__DATA PROVIDED__:
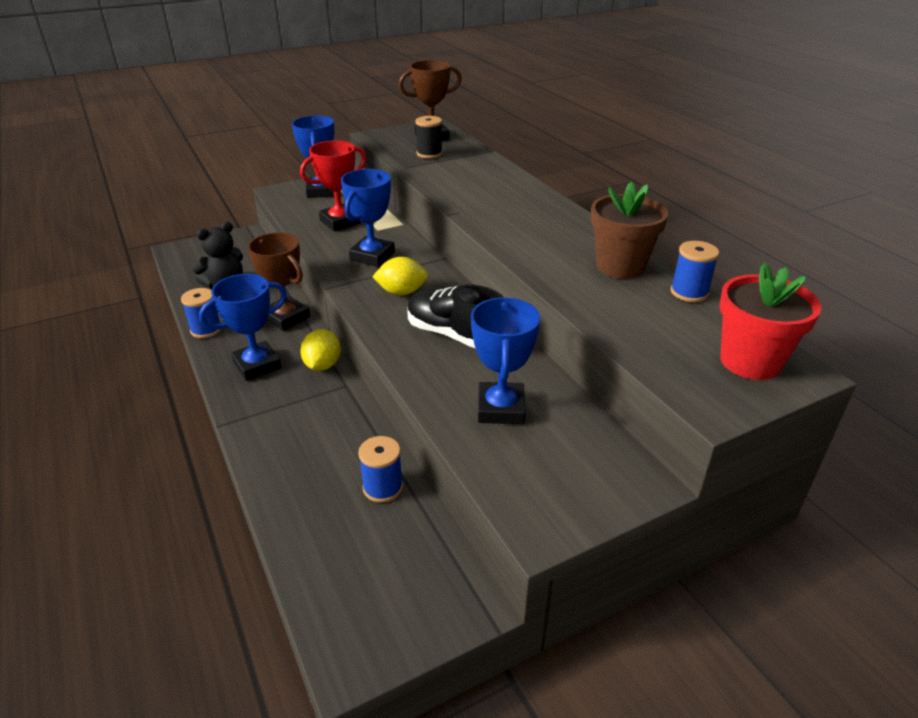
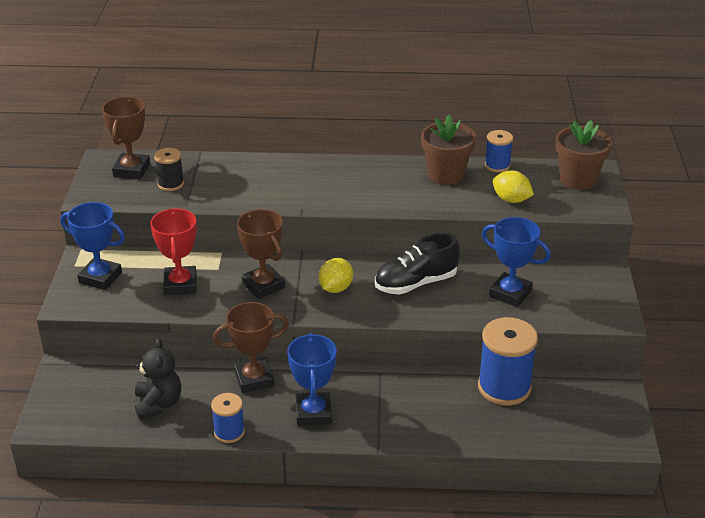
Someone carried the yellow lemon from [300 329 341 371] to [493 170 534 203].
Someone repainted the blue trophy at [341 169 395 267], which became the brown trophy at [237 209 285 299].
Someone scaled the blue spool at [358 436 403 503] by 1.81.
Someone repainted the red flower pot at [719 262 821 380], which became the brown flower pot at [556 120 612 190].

---

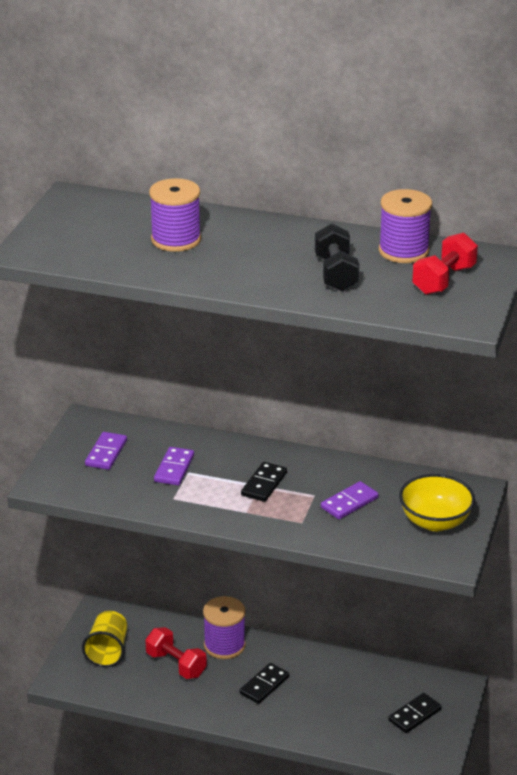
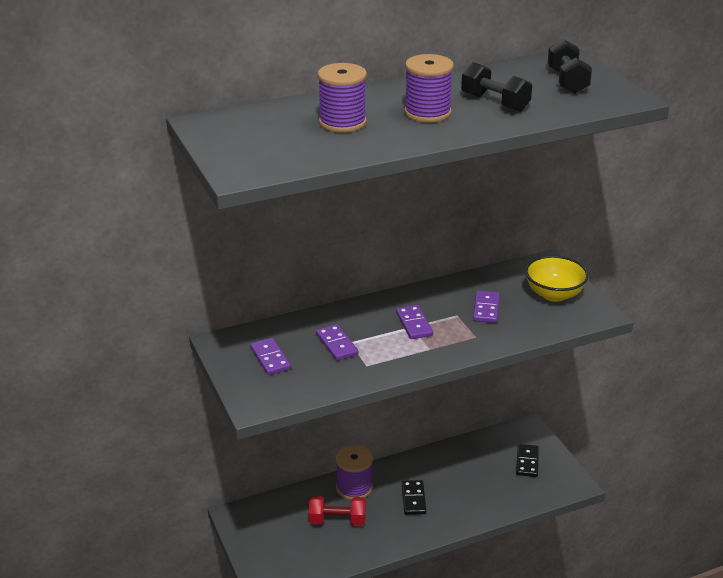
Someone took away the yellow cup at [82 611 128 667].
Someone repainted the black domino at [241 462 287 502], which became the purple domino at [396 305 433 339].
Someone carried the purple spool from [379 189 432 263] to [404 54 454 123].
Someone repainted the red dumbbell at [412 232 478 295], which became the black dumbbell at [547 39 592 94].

__REQUIRED WORK__: Look above for the line containing "Someone took away" and the line containing "Someone carried the purple". Transcribe both, with the lines between them, exactly.

__RESPONSE TO THE EXERCISE__:
Someone took away the yellow cup at [82 611 128 667].
Someone repainted the black domino at [241 462 287 502], which became the purple domino at [396 305 433 339].
Someone carried the purple spool from [379 189 432 263] to [404 54 454 123].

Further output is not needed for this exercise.